## [GIVEN INSTRUCTION]
Retype everything from the line that contains "Image resolution: width=952" down to the end of the rows below, with both ends included, and omit the pictures.
===============
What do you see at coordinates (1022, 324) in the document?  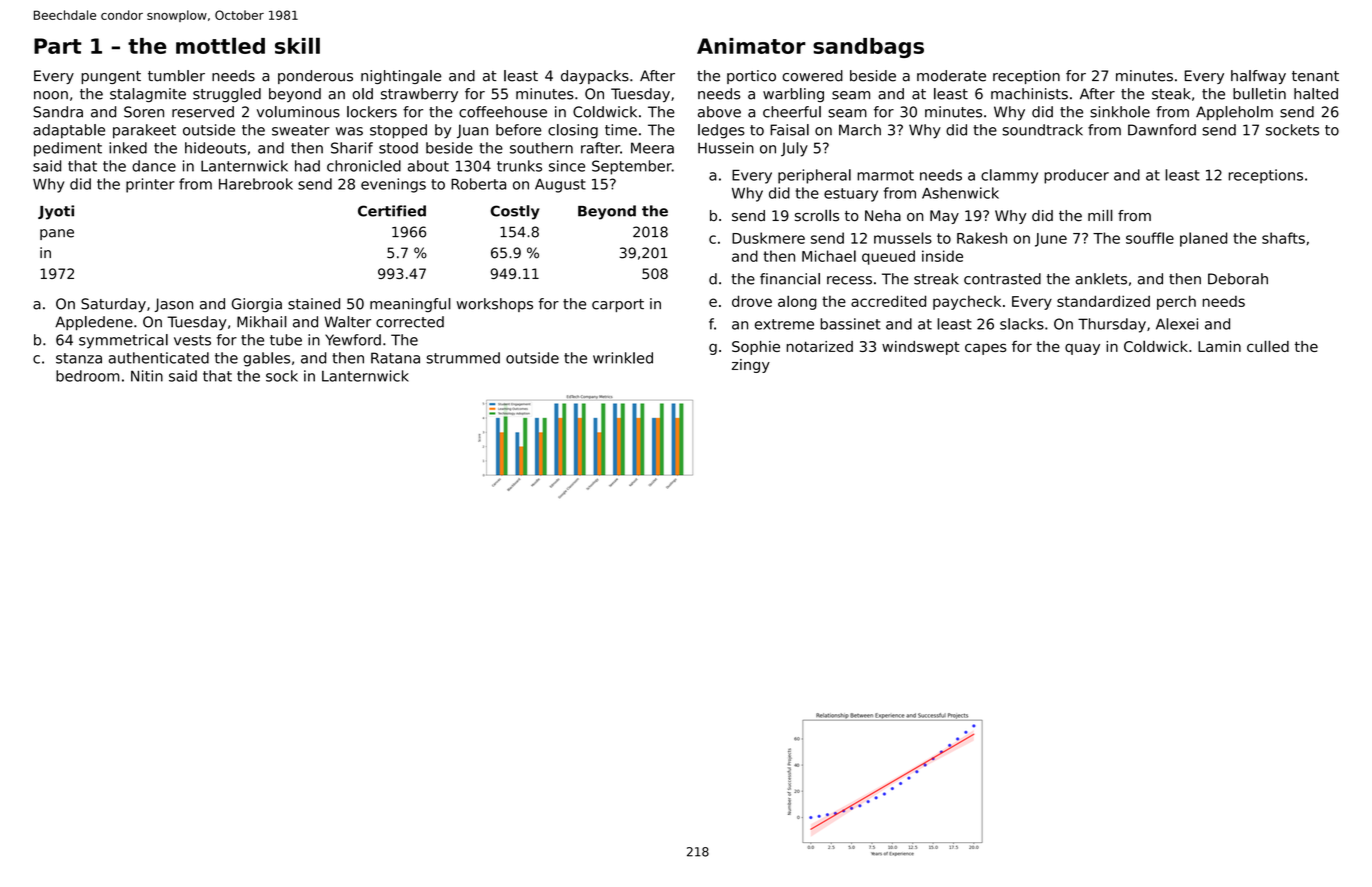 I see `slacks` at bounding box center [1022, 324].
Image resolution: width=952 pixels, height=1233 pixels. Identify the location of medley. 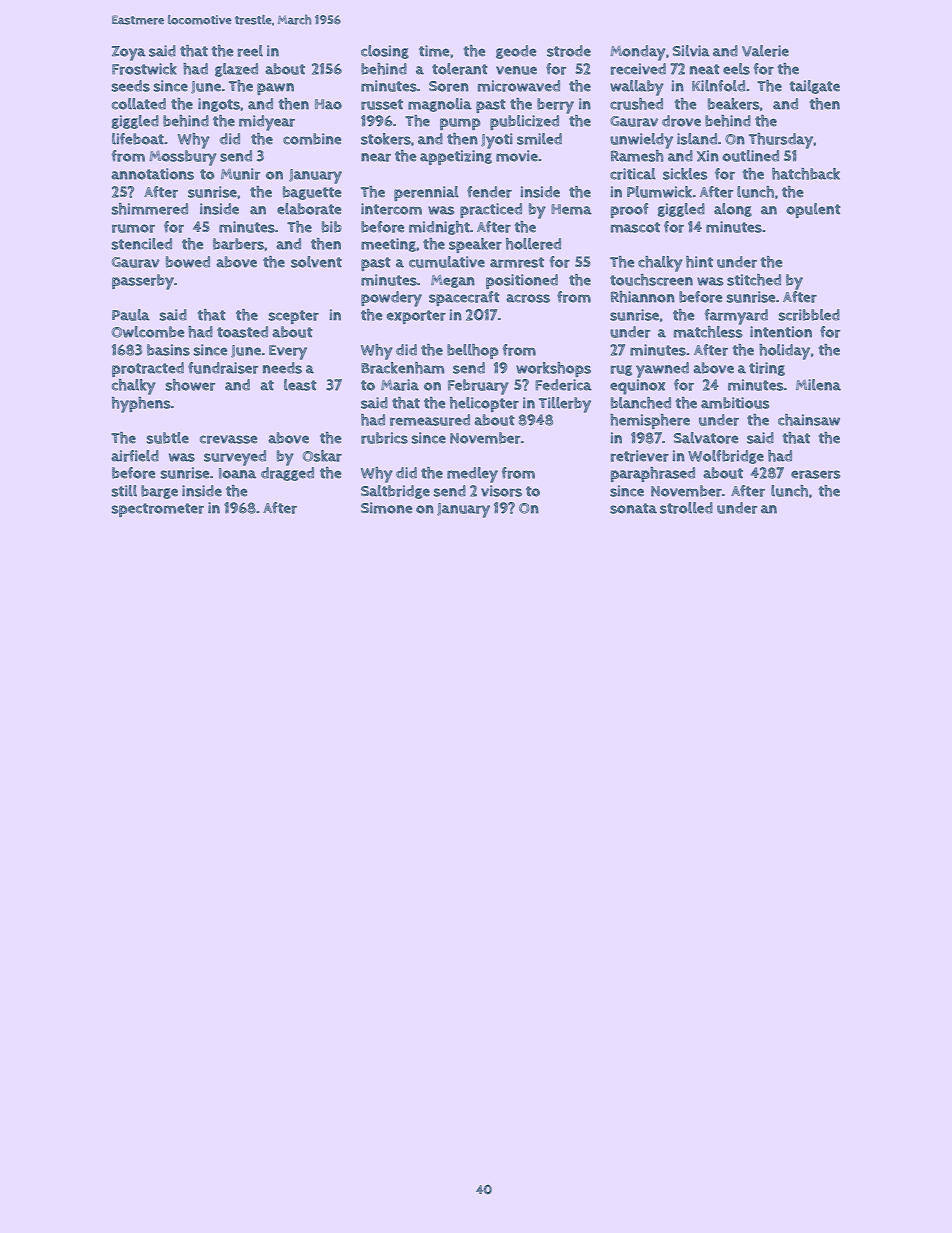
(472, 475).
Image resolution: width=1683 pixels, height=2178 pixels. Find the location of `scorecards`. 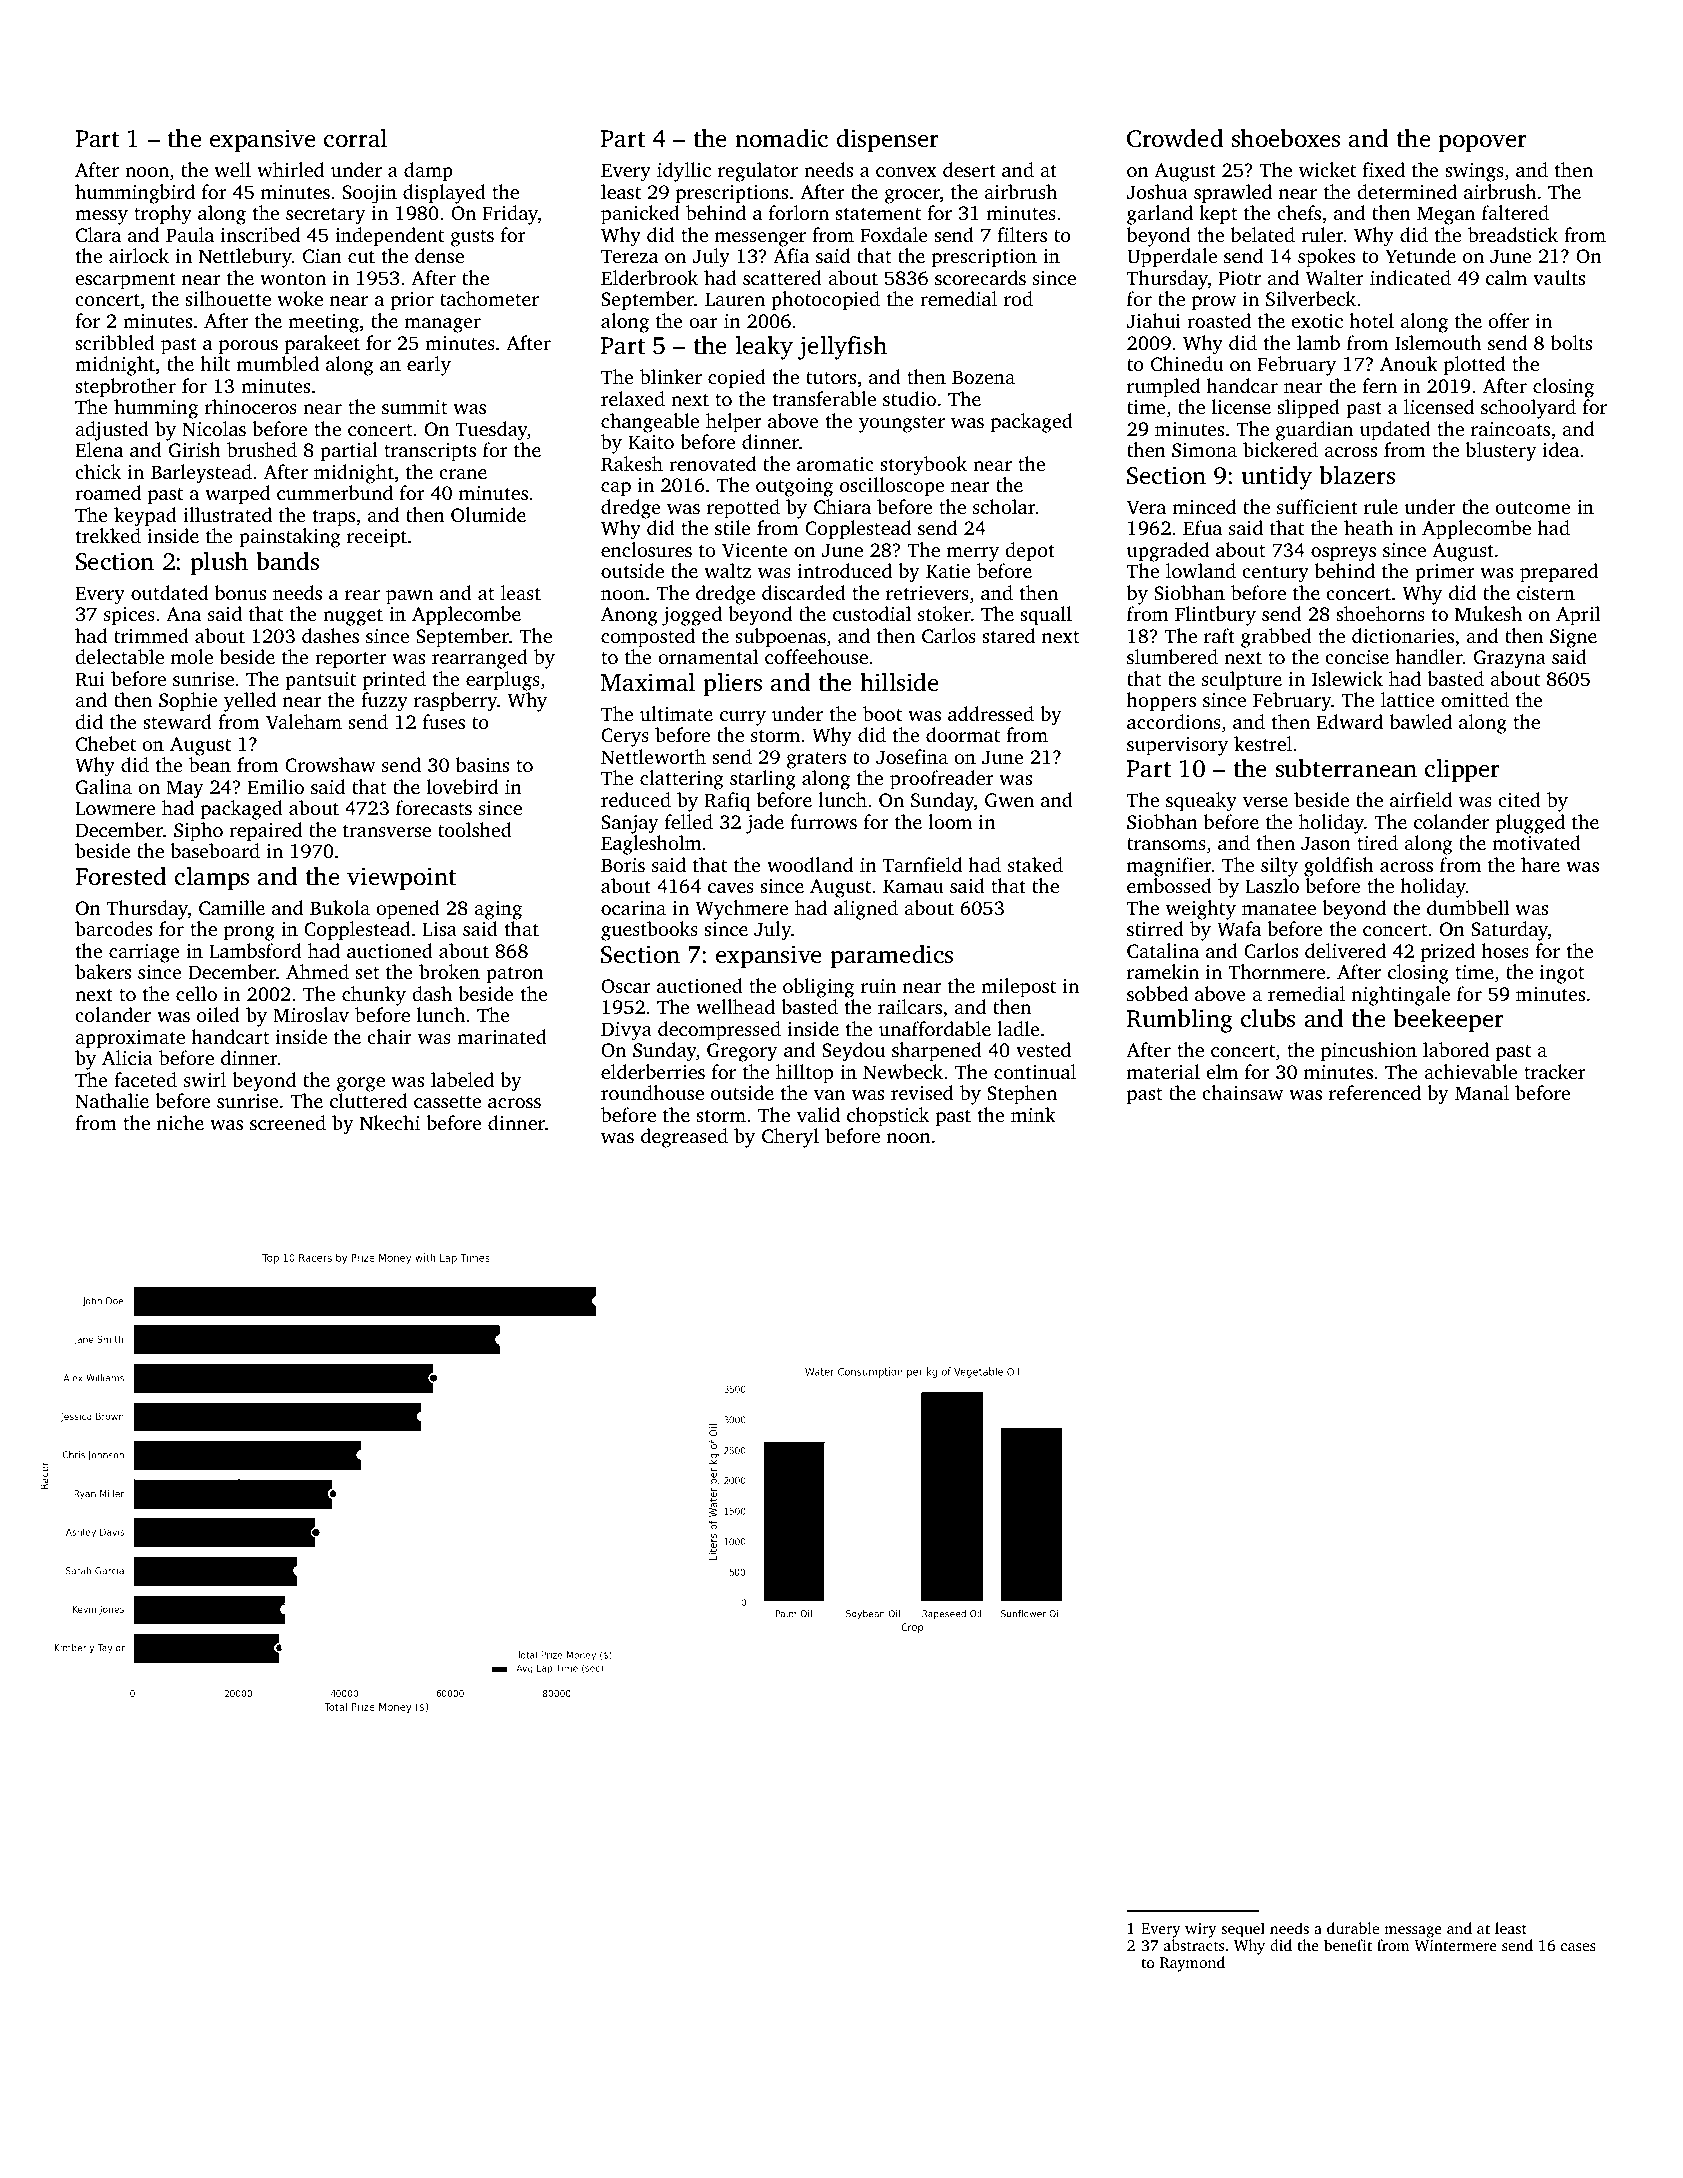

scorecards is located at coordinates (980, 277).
===============
## [THE SOLUTION]
Image resolution: width=952 pixels, height=1233 pixels. Identify the location of medley. 
(472, 475).
Image resolution: width=1683 pixels, height=2178 pixels. Find the location of `scorecards`. 

scorecards is located at coordinates (980, 277).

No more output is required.